- Task inputs -
────────────────────
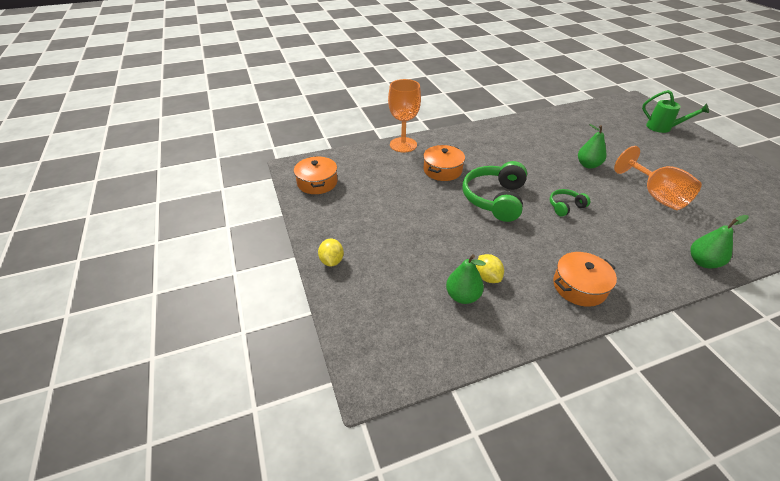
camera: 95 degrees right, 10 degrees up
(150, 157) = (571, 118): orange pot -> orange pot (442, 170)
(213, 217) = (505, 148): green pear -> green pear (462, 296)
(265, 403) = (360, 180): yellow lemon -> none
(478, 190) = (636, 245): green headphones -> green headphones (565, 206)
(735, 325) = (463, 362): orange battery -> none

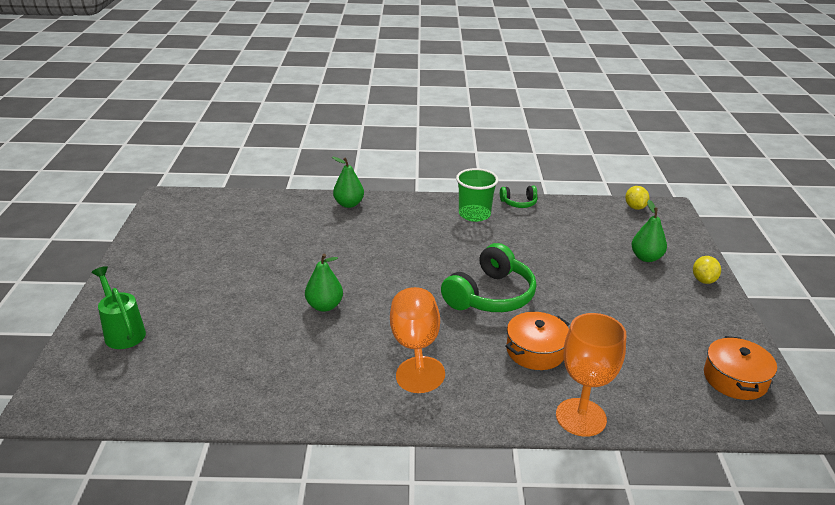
camera: 160 degrees left, 10 degrees down
(462, 296) = (580, 230): green pear -> green pear (646, 257)
(487, 277) = (550, 236): yellow lemon -> yellow lemon (635, 207)
(565, 206) = (415, 269): green headphones -> green headphones (519, 203)
(579, 286) = (474, 214): orange pot -> green cup
(655, 195) = (300, 255): orange goblet -> orange goblet (415, 348)

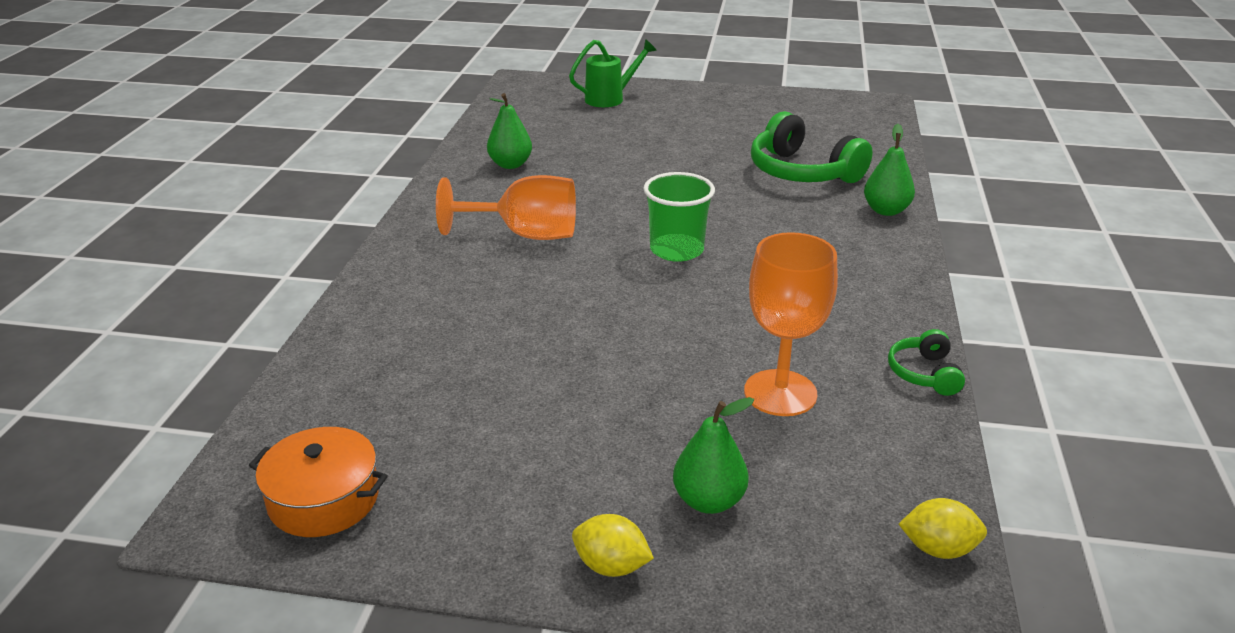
camera: 100 degrees right, 0 degrees up
(324, 306) = (626, 187): green pear -> green pear (510, 164)
(474, 214) = (868, 317): green cup -> green cup (676, 250)
(490, 295) = (619, 300): green headphones -> green headphones (802, 172)
(535, 351) = (482, 317): orange pot -> none
(581, 417) = (343, 329): orange goblet -> orange goblet (780, 393)

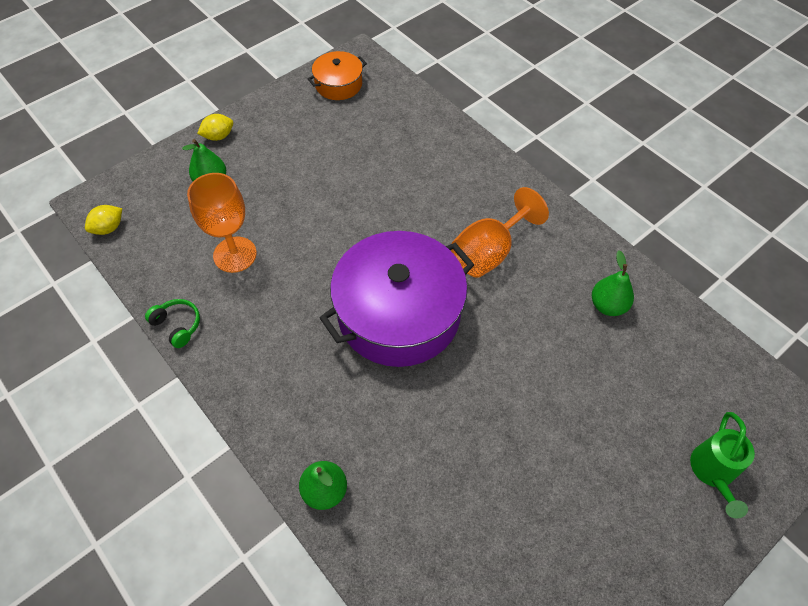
camera: 130 degrees right, 25 degrees up
(676, 250) = (399, 314): green cup -> purple pot
(802, 172) = (433, 494): green headphones -> none

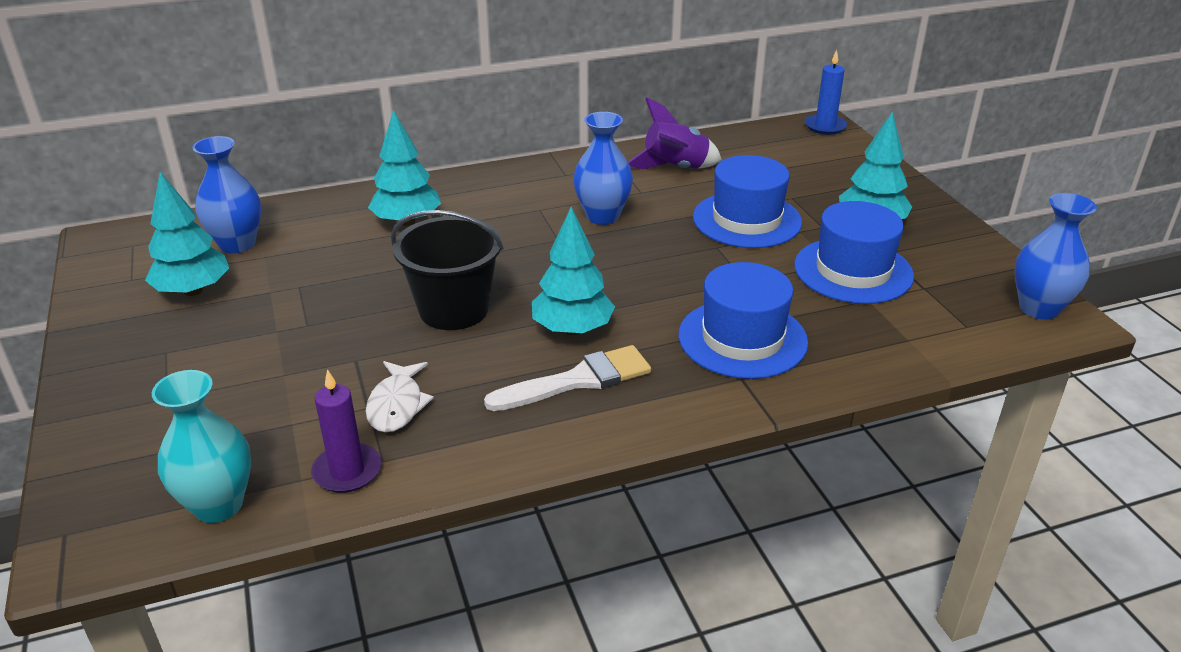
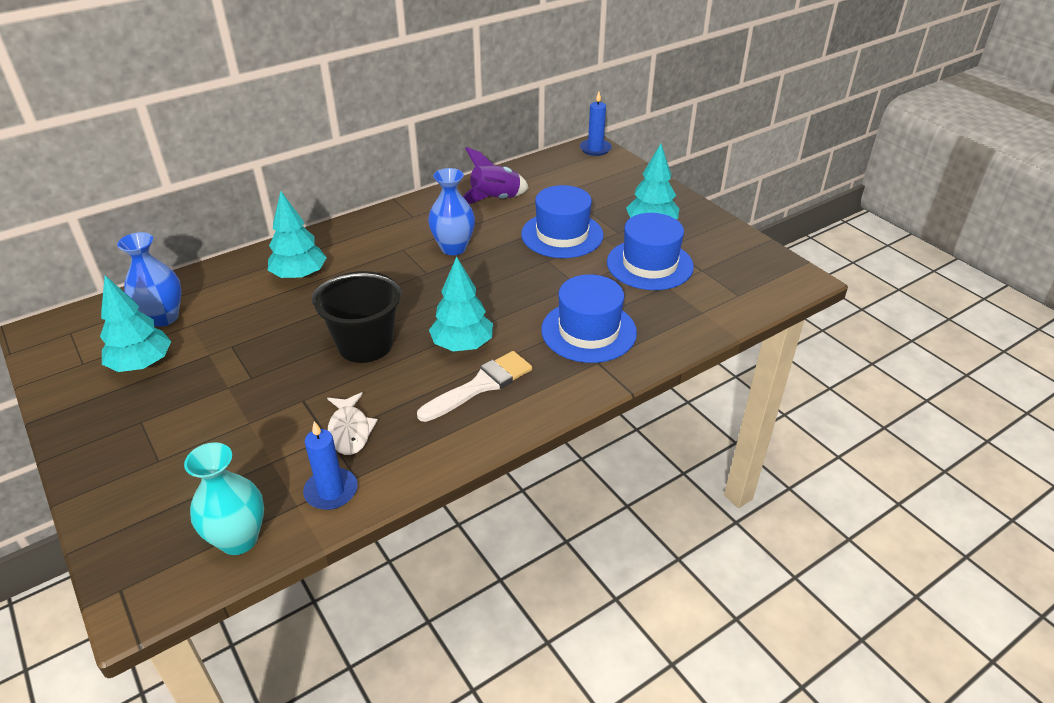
camera: 15 degrees left, 5 degrees up
(347, 471) = (331, 491): purple candle -> blue candle
(1039, 308) = (781, 274): blue vase -> none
────────────────────
- The problem -
Quote exactly the lines from the line that contains "(579, 286) = (474, 214): orange" through the last line of the listing, please, leaving out all pictures.

- Solution to this exercise -
(579, 286) = (474, 214): orange pot -> green cup
(655, 195) = (300, 255): orange goblet -> orange goblet (415, 348)

camera: 100 degrees right, 0 degrees up
(324, 306) = (626, 187): green pear -> green pear (510, 164)
(474, 214) = (868, 317): green cup -> green cup (676, 250)
(490, 295) = (619, 300): green headphones -> green headphones (802, 172)
(535, 351) = (482, 317): orange pot -> none
(581, 417) = (343, 329): orange goblet -> orange goblet (780, 393)

camera: 130 degrees right, 25 degrees up
(676, 250) = (399, 314): green cup -> purple pot
(802, 172) = (433, 494): green headphones -> none

camera: 15 degrees left, 5 degrees up
(347, 471) = (331, 491): purple candle -> blue candle
(1039, 308) = (781, 274): blue vase -> none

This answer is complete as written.